WORK REQUIRED:
Locate the string "degrees" throughout the material and copy every line in which it occurs.

MATERIALS PROVIDED:
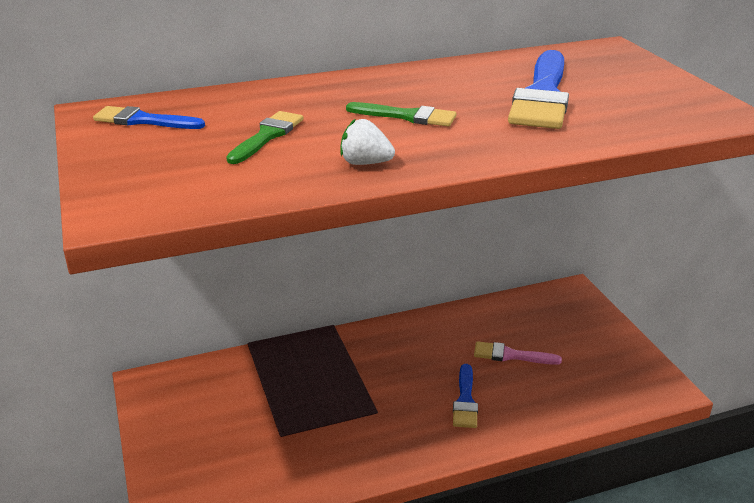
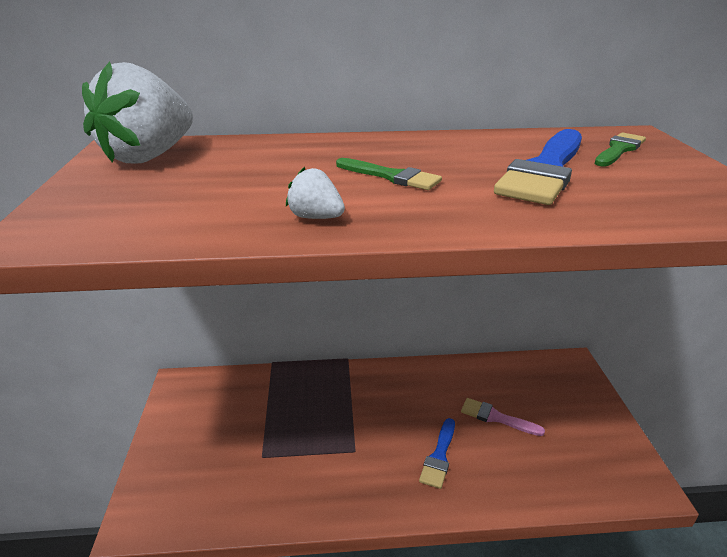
camera: 15 degrees right, 0 degrees up
(143, 120) = (149, 156): blue brush -> white strawberry
(267, 136) = (243, 181): green brush -> green brush (619, 149)

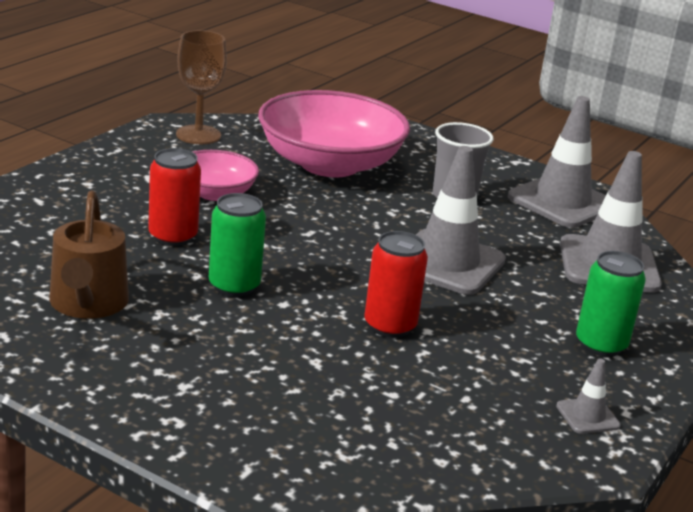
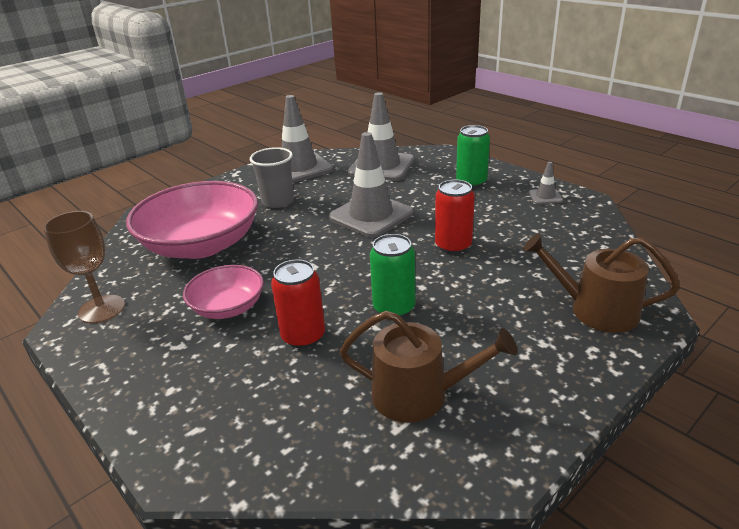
camera: 70 degrees left, 5 degrees up
(262, 433) = (595, 310): none -> brown watering can

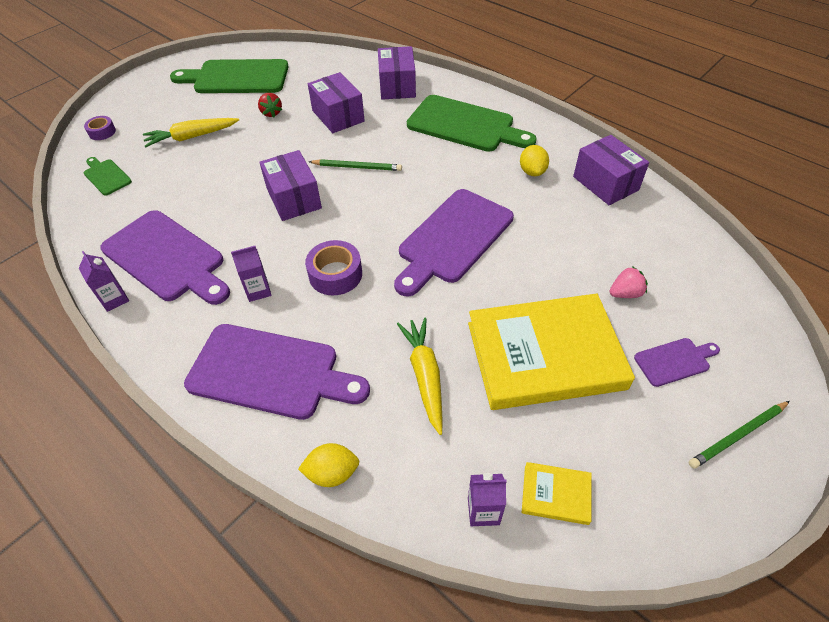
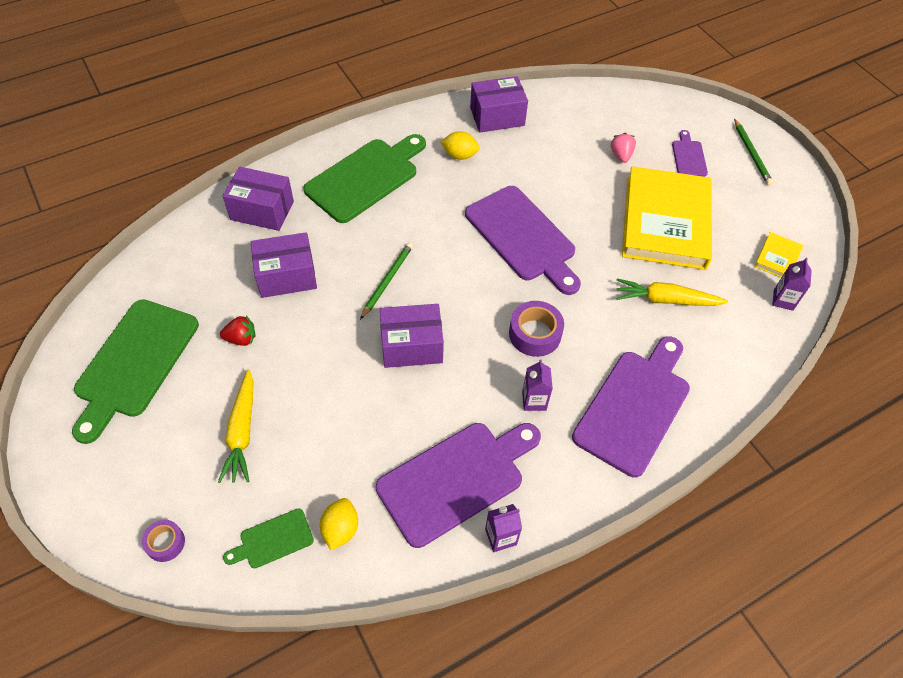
camera: 75 degrees left, 5 degrees up
(332, 473) = (739, 382): yellow lemon -> yellow lemon (340, 529)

SOLUTION FOR THIS TASK:
camera: 15 degrees right, 0 degrees up
camera: 70 degrees left, 5 degrees up
camera: 75 degrees left, 5 degrees up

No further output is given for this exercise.